Set every record down again exactly. Do not carry over the pictures.

Records from a collection
○ ○ ○ ○ ○

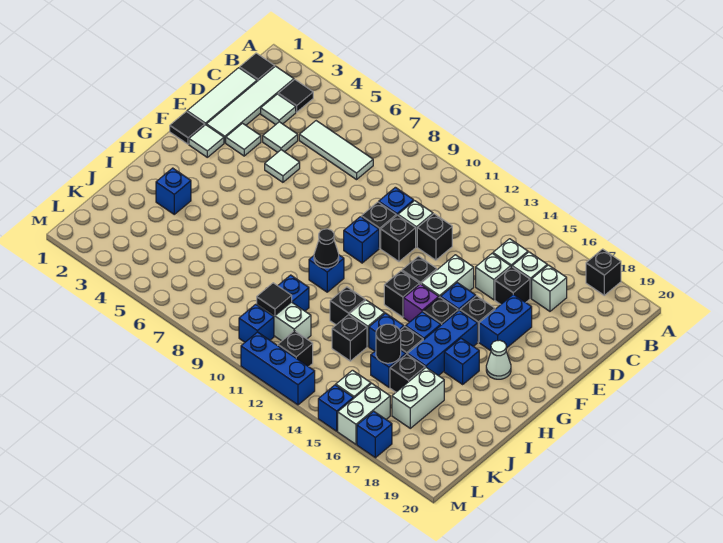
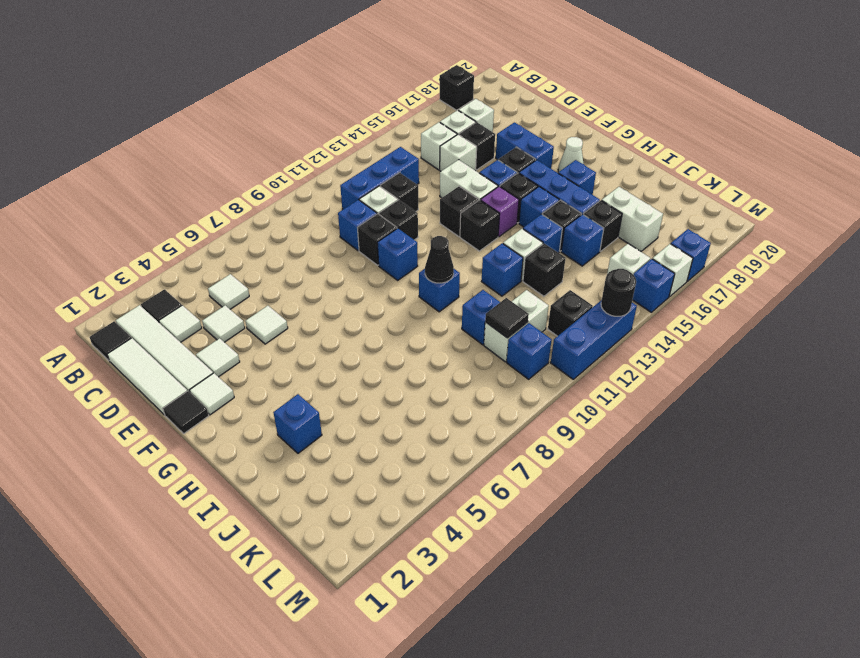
white tile C5:C7 level 1 -> white tile C5 level 1
none -> blue brick C11:C13 level 1
black brick I12 level 1 -> blue brick I12 level 1
black round brick J15 level 2 -> black round brick M13 level 2
white brick L16:M16 level 1 -> white brick M16 level 1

○ ○ ○ ○ ○

* [Output of the task]
white tile C5:C7 level 1 -> white tile C5 level 1
none -> blue brick C11:C13 level 1
black brick I12 level 1 -> blue brick I12 level 1
black round brick J15 level 2 -> black round brick M13 level 2
white brick L16:M16 level 1 -> white brick M16 level 1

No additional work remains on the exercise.